§ **GOAL OF THE EXERCISE**: Look through the records below, count the lines with the word "grey", and reply with only the number.

§ **DATA FOR ANALYSIS**:
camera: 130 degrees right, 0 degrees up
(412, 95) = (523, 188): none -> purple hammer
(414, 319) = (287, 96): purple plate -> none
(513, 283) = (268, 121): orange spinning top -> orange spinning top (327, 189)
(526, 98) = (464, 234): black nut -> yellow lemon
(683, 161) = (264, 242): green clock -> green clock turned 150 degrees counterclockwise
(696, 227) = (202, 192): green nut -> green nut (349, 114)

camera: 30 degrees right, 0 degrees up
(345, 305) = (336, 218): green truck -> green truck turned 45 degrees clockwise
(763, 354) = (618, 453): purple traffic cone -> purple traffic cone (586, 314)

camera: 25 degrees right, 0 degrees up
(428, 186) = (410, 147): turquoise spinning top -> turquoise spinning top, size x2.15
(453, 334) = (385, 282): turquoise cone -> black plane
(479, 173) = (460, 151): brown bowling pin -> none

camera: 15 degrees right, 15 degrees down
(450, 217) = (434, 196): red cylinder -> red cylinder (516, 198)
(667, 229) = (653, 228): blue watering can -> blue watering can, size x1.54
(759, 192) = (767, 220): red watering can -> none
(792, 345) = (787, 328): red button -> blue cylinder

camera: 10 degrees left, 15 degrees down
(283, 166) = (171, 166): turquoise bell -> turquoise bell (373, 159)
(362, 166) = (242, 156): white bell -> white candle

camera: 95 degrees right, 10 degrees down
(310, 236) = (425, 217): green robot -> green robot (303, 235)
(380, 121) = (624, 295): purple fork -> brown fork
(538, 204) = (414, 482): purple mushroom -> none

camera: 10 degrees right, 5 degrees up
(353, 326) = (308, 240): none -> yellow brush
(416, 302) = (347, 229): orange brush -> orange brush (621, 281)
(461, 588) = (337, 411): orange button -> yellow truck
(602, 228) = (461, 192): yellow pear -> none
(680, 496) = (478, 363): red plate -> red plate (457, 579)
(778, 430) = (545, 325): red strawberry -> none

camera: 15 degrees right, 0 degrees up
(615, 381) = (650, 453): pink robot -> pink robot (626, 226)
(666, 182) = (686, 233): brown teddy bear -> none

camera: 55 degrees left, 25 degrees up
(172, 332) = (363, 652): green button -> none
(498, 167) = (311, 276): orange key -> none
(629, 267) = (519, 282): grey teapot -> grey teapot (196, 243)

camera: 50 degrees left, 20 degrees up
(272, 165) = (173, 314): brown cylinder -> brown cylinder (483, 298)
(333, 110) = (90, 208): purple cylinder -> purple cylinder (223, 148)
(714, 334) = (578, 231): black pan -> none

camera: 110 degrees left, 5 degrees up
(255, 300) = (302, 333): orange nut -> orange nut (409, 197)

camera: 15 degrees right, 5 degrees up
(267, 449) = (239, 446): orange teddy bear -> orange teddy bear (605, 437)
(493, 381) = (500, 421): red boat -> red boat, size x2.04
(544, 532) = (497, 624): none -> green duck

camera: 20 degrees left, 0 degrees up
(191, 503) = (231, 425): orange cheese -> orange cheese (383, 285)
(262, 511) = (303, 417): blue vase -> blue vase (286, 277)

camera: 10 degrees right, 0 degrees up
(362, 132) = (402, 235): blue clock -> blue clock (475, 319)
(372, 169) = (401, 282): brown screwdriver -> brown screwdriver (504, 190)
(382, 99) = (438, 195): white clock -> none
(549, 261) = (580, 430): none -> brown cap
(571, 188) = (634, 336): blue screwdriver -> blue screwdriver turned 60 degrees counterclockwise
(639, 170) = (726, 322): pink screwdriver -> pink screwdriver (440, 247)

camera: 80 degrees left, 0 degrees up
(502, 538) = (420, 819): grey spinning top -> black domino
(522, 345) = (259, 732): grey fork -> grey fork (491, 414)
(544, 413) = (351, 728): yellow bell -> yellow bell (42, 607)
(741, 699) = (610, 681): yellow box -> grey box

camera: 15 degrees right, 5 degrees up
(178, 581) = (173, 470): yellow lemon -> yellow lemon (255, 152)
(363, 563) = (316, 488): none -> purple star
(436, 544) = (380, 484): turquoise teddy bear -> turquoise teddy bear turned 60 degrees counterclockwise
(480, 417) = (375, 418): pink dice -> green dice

§ **YOUR RESPONSE**: 4